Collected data
· · · · ·
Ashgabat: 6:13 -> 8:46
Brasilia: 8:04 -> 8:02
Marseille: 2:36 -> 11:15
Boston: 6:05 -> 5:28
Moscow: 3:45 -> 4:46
· · · · ·
*What is expected:* Print the records above line for line, with no changes.

*Written response:*
Ashgabat: 6:13 -> 8:46
Brasilia: 8:04 -> 8:02
Marseille: 2:36 -> 11:15
Boston: 6:05 -> 5:28
Moscow: 3:45 -> 4:46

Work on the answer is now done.